WHAT IS NEEDED>
Count the lines below that contain "none". Answer with the number alone.

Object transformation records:
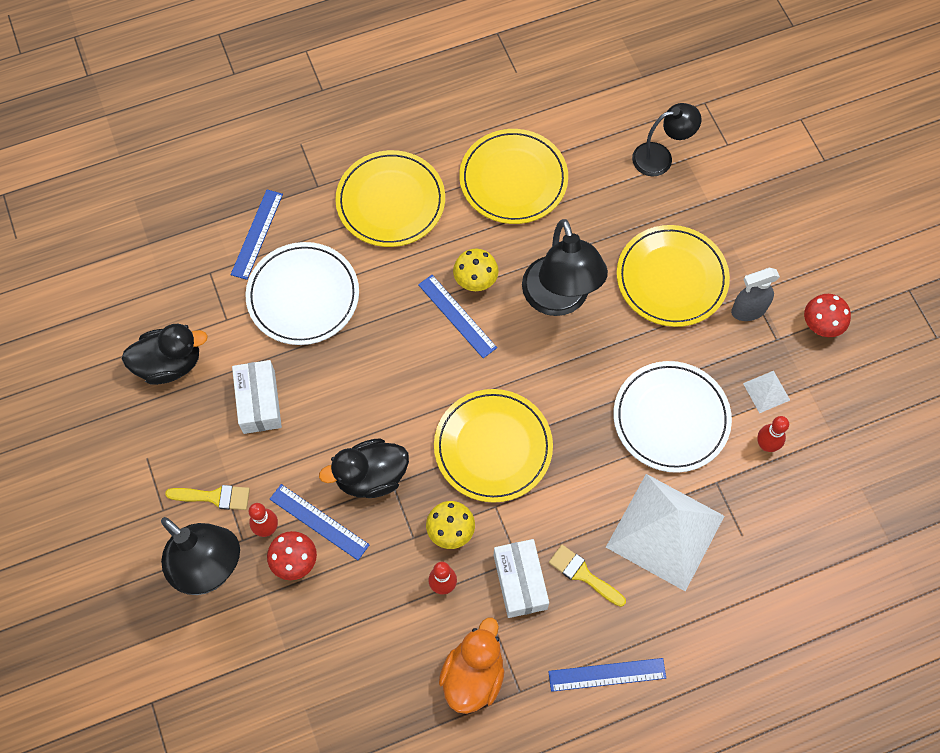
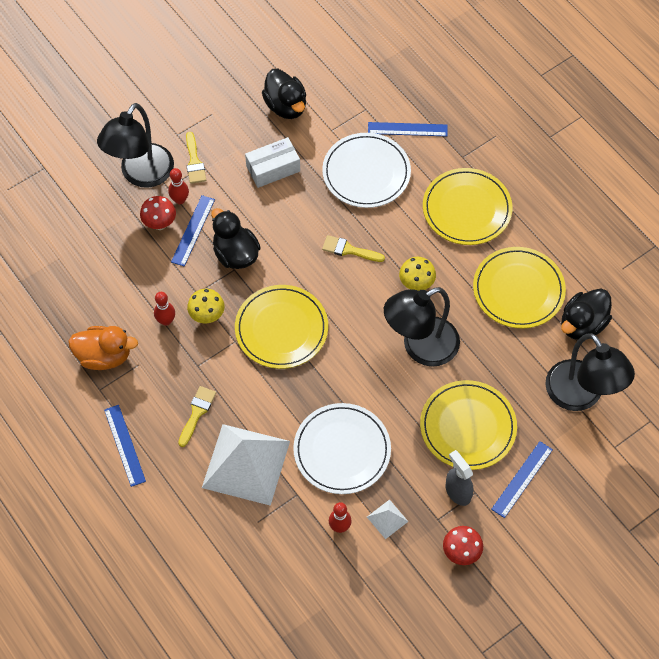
camera: 75 degrees right, 5 degrees down
blue ruler [418,275,497,358] -> blue ruler moved to [491,441,553,518]
white box [494,539,549,618] -> none
black lamp [632,103,701,176] -> black lamp [545,333,635,411], size x1.62
none -> yellow brush [322,235,385,262]
none -> black duck [561,289,612,340]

EXERCISE SOLUTION>
3